[Data excerpts]
—————

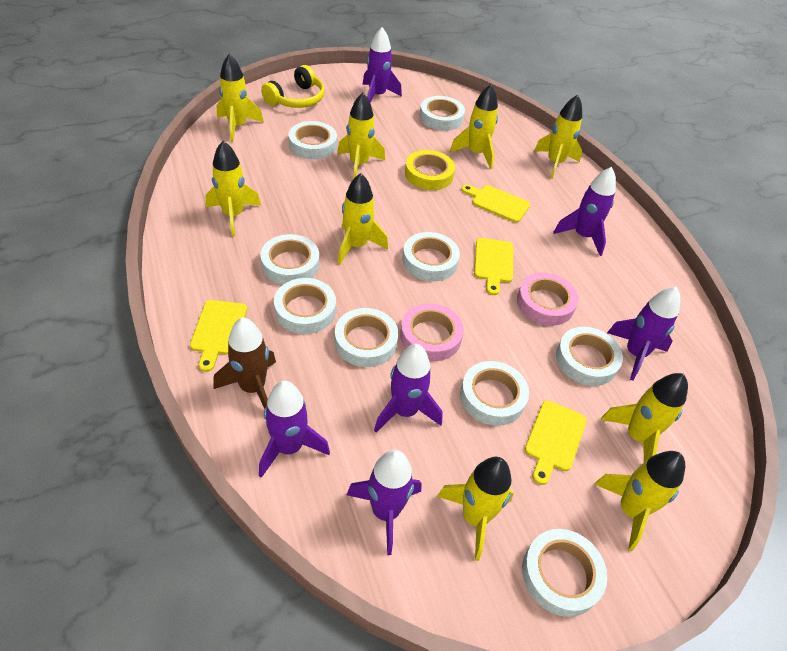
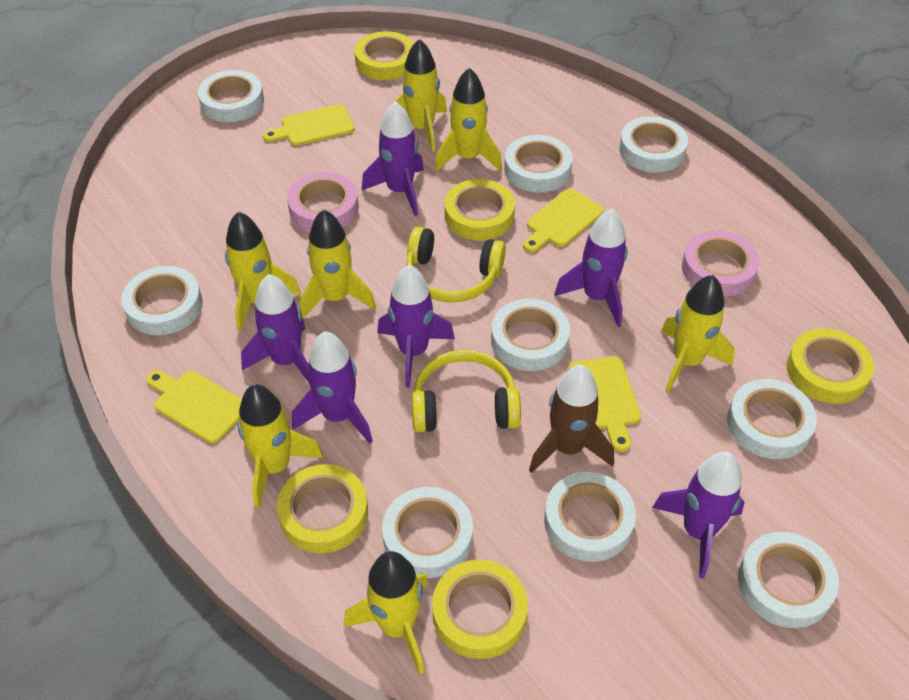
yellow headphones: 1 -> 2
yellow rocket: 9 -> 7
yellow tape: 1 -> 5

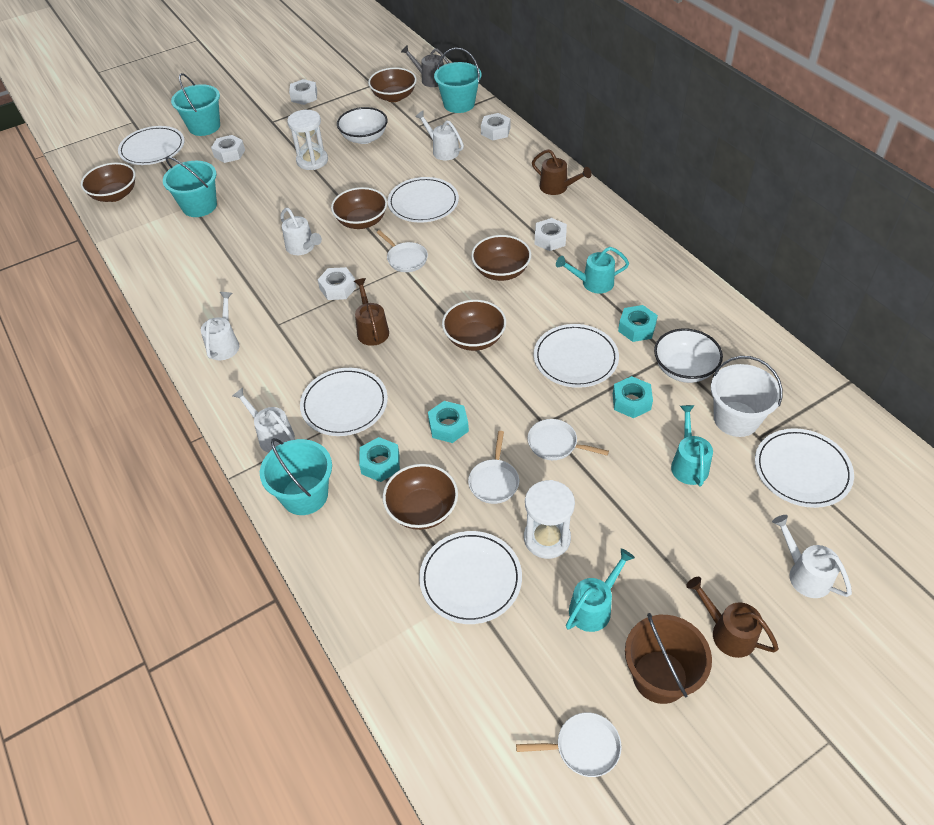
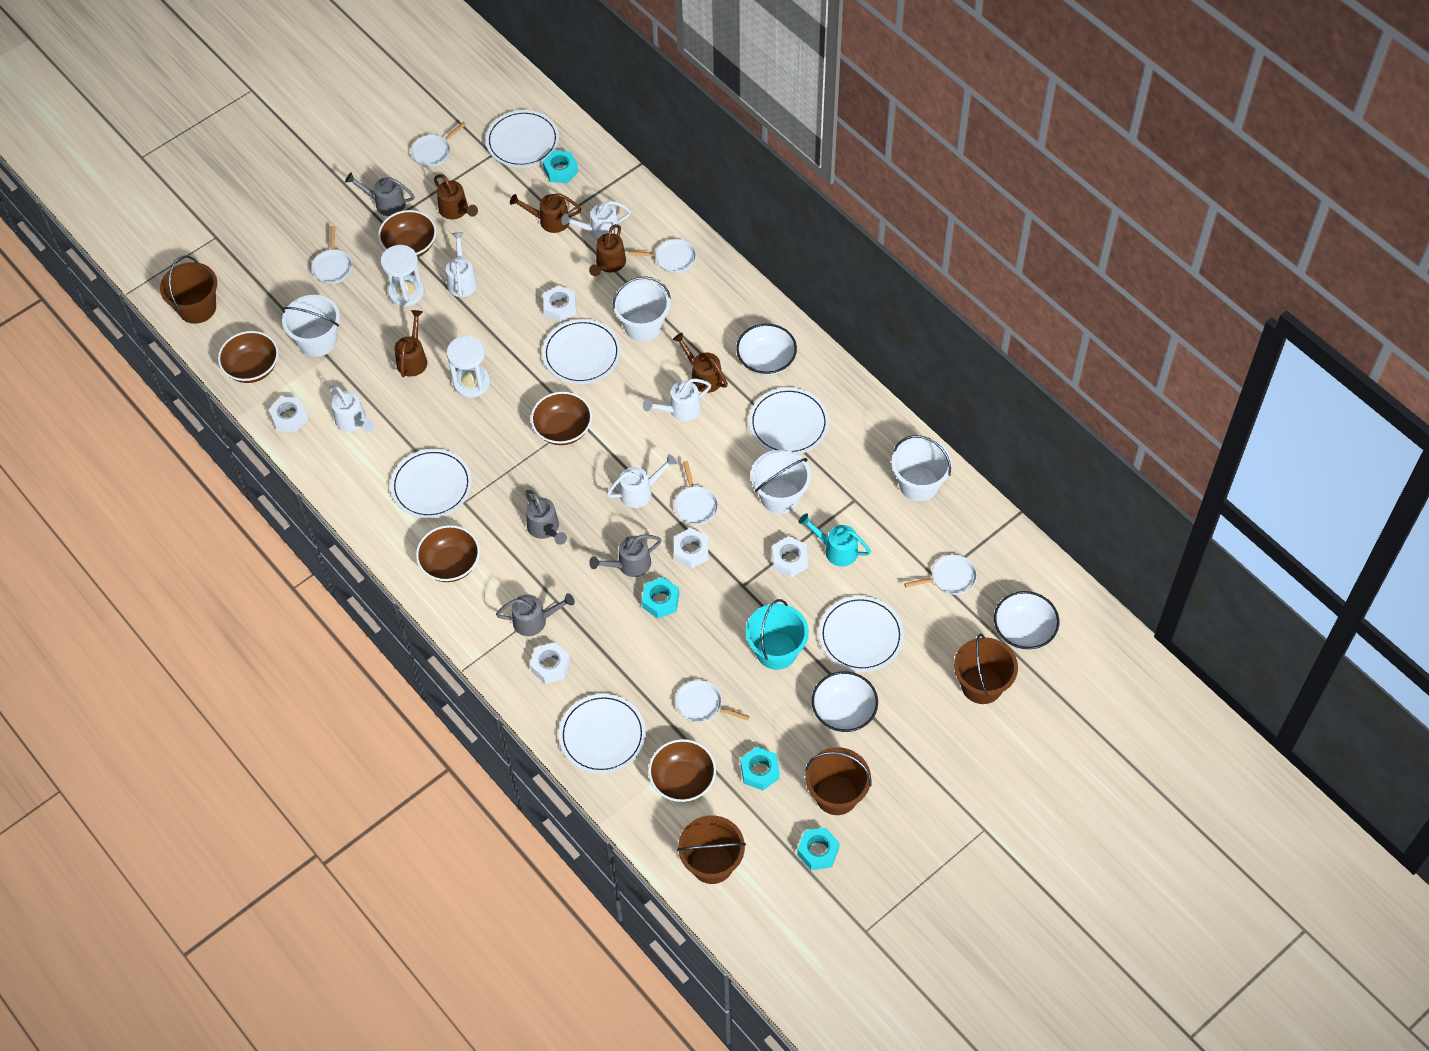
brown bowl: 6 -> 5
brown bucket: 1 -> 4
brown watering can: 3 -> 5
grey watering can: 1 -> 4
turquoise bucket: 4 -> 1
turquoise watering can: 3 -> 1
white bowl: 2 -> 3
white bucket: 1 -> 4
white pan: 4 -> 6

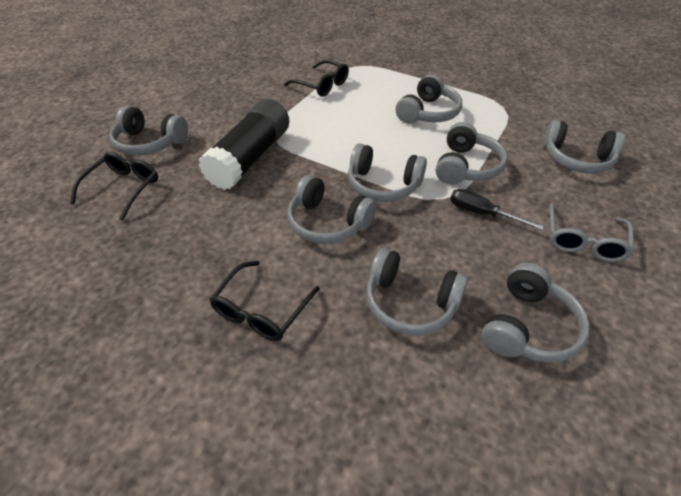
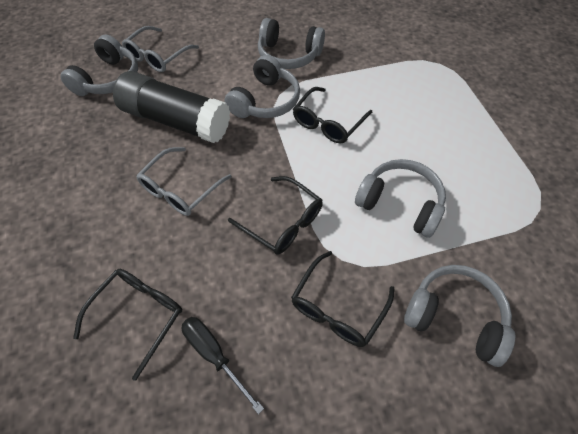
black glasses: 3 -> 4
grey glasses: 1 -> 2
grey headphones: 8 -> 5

—————

**EXERCISE:**
All entries above should be printed exactly, though without their pictures.

**TASK ANSWER:**
yellow headphones: 1 -> 2
yellow rocket: 9 -> 7
yellow tape: 1 -> 5

brown bowl: 6 -> 5
brown bucket: 1 -> 4
brown watering can: 3 -> 5
grey watering can: 1 -> 4
turquoise bucket: 4 -> 1
turquoise watering can: 3 -> 1
white bowl: 2 -> 3
white bucket: 1 -> 4
white pan: 4 -> 6

black glasses: 3 -> 4
grey glasses: 1 -> 2
grey headphones: 8 -> 5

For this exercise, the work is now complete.